_SOURCE INFORMATION_:

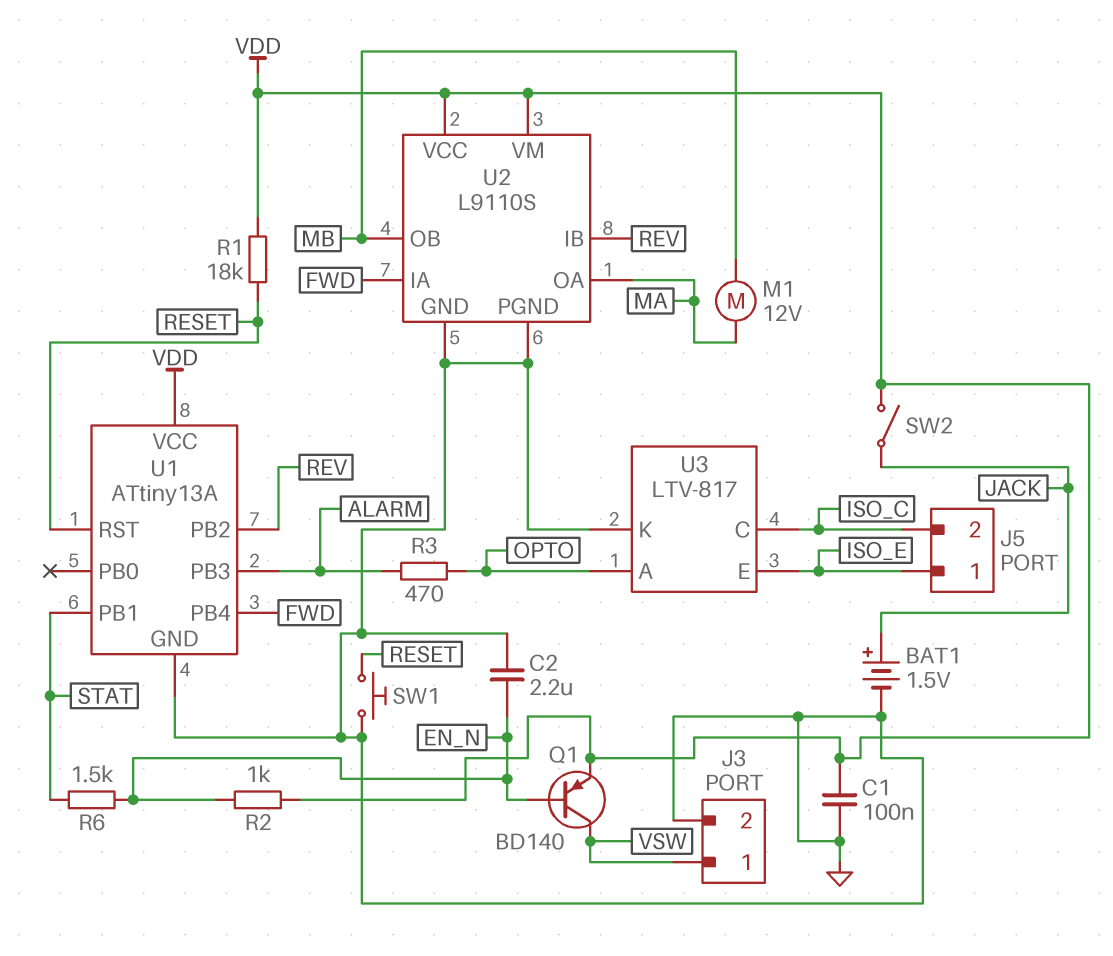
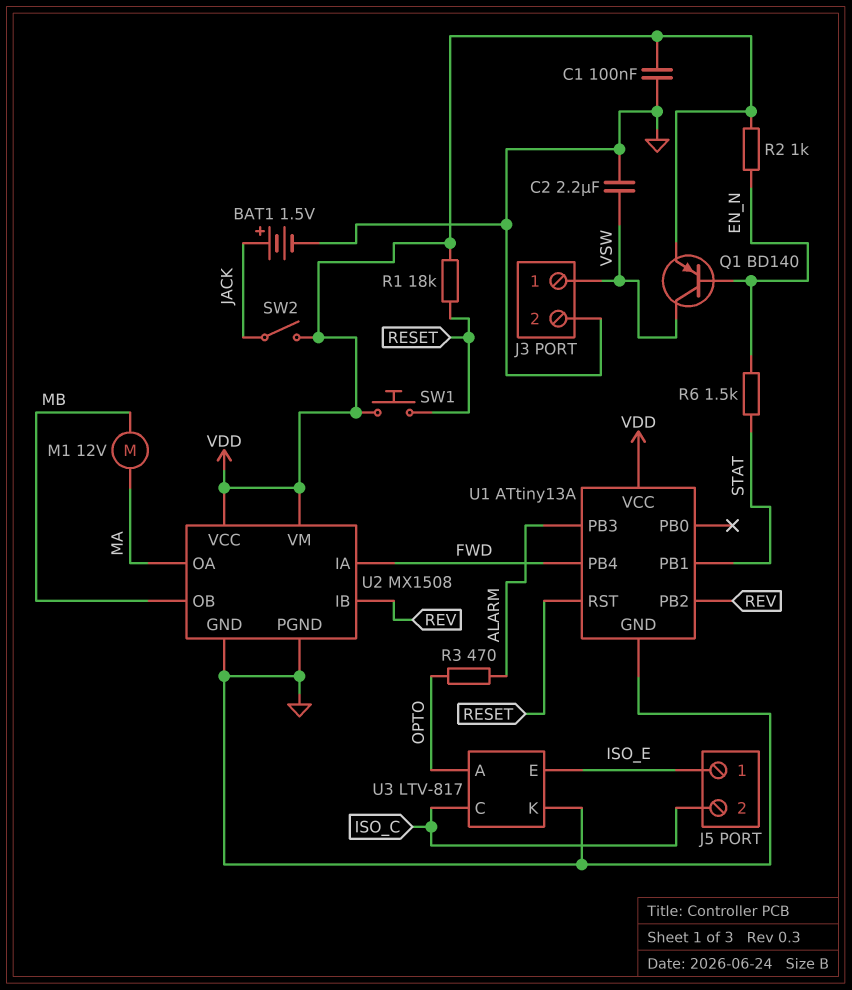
C2: 2.2uF (EN_N, GND) -> 2.2uF (GND, VSW)
SW1: button (GND, RESET) -> button (RESET, VDD)
U2: L9110S -> MX1508

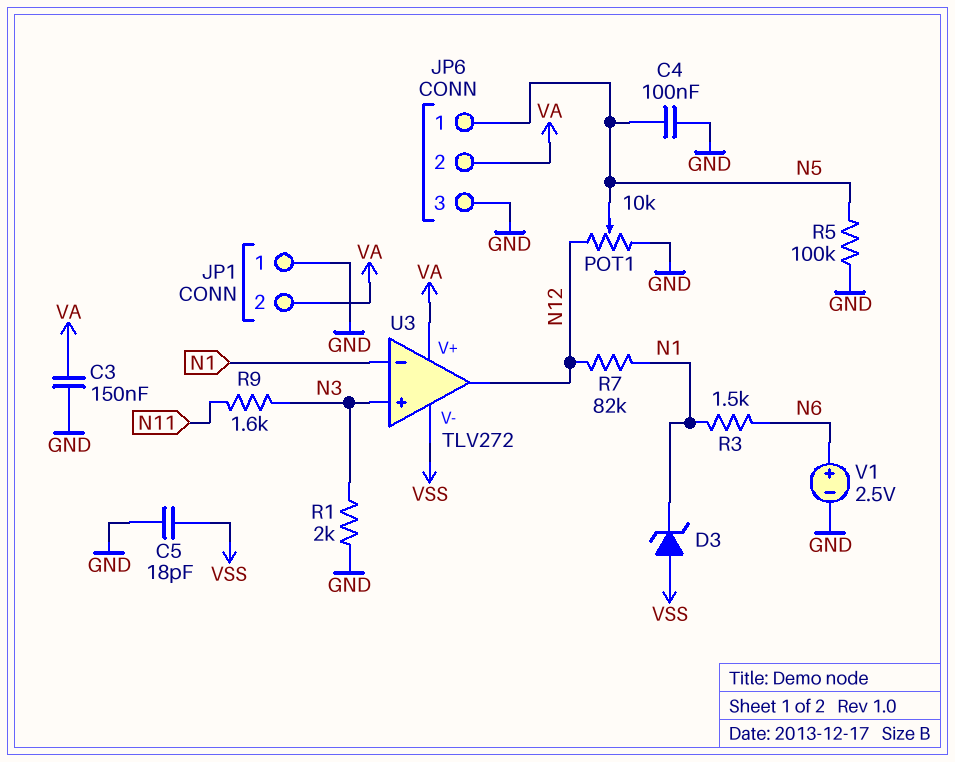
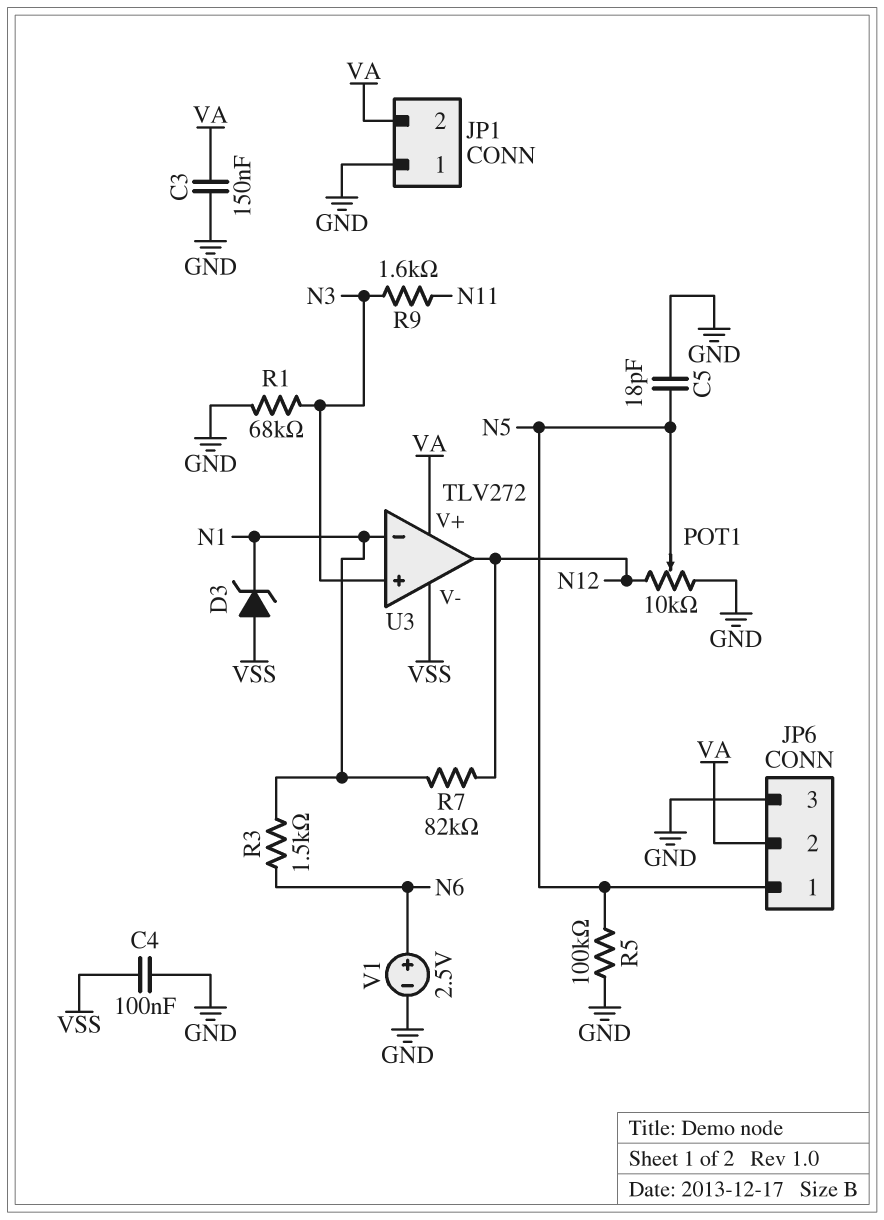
C4: 100nF (GND, N5) -> 100nF (GND, VSS)
C5: 18pF (GND, VSS) -> 18pF (GND, N5)
R1: 2k (GND, N3) -> 68k (GND, N3)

_TASK TO COMPLETE_: Only the pictures should be left out; the rest of the material above must be repeated exactly.

_SOLUTION FOR THIS PROBLEM_:
C2: 2.2uF (EN_N, GND) -> 2.2uF (GND, VSW)
SW1: button (GND, RESET) -> button (RESET, VDD)
U2: L9110S -> MX1508

C4: 100nF (GND, N5) -> 100nF (GND, VSS)
C5: 18pF (GND, VSS) -> 18pF (GND, N5)
R1: 2k (GND, N3) -> 68k (GND, N3)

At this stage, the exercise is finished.